■ **Task brief**
Copy out each line of the material in which the word "none" appears.

┄┄┄┄┄┄

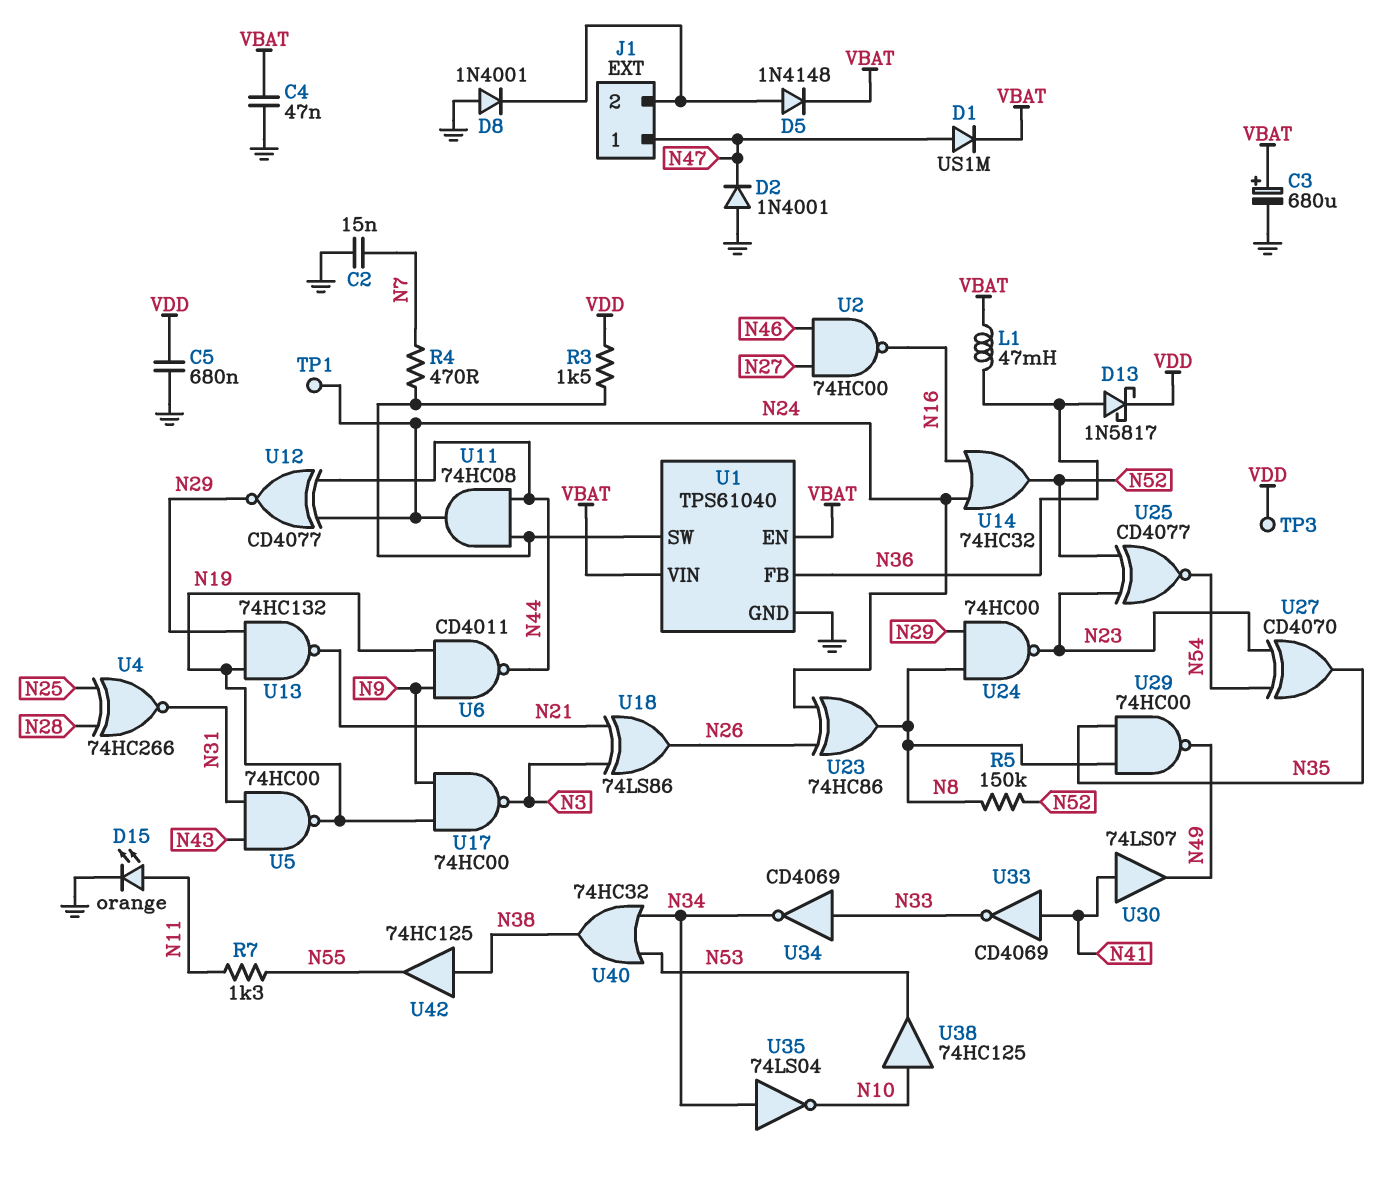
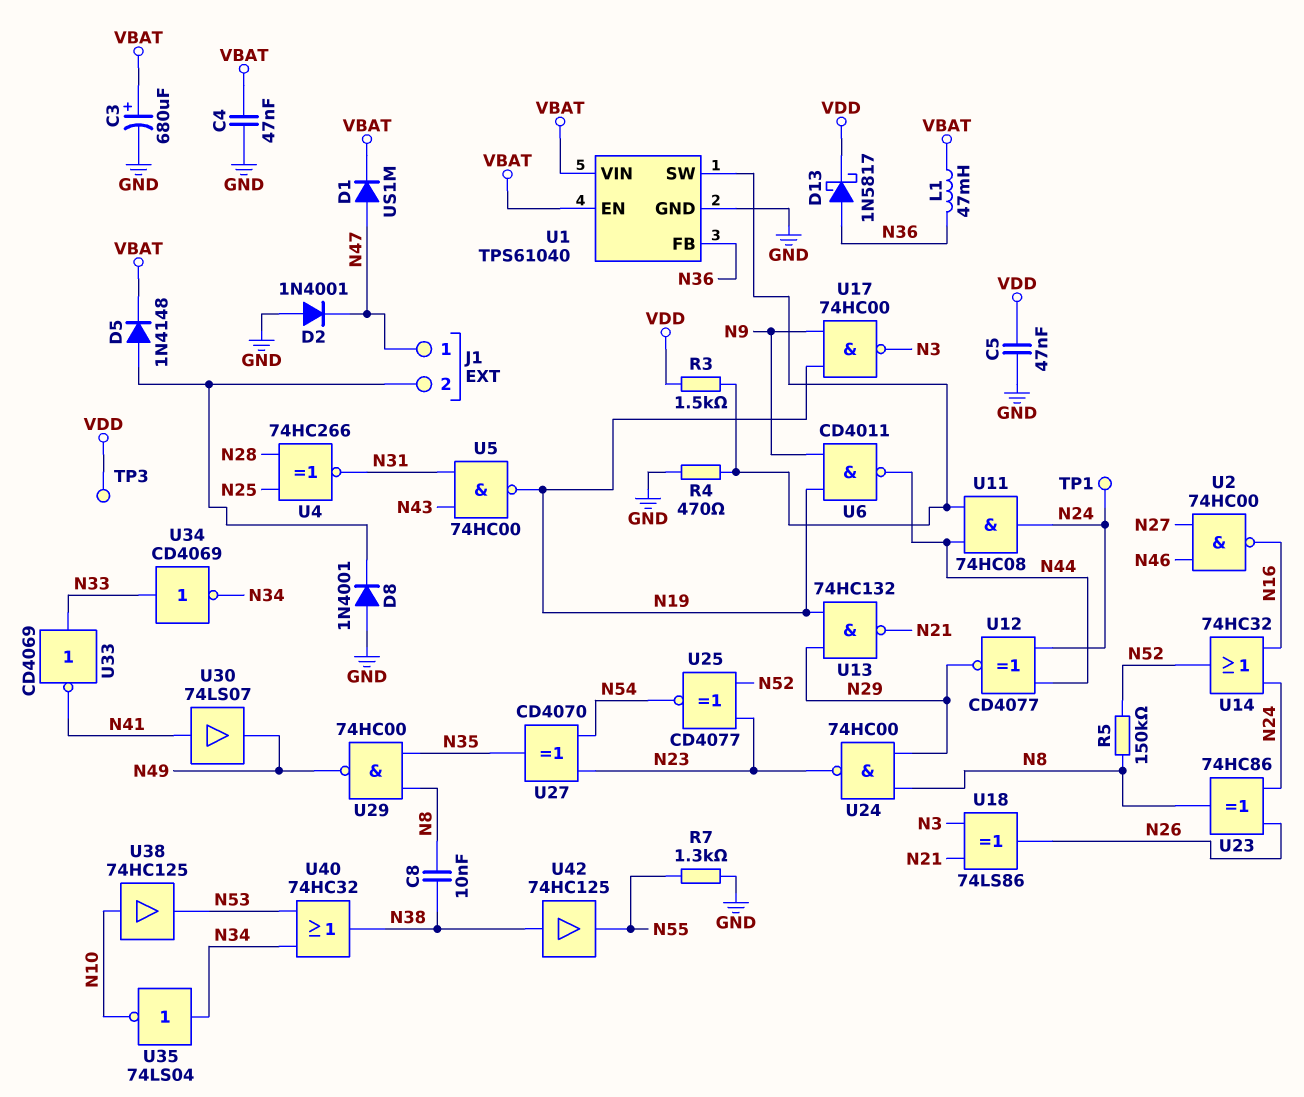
C2: 15nF (GND, N7) -> none
C5: 680nF (GND, VDD) -> 47nF (GND, VDD)
C8: none -> 10nF (N8, N38)
D15: LED orange (A N11, K GND) -> none
R4: 470 (N7, U1/SW) -> 470 (GND, U1/SW)
R7: 1.3k (N11, N55) -> 1.3k (GND, N55)
U33: NOT CD4069 (in N41, out N33) -> NOT CD4069 (in N33, out N41)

┄┄┄┄┄┄

■ **Written answer**
C2: 15nF (GND, N7) -> none
C8: none -> 10nF (N8, N38)
D15: LED orange (A N11, K GND) -> none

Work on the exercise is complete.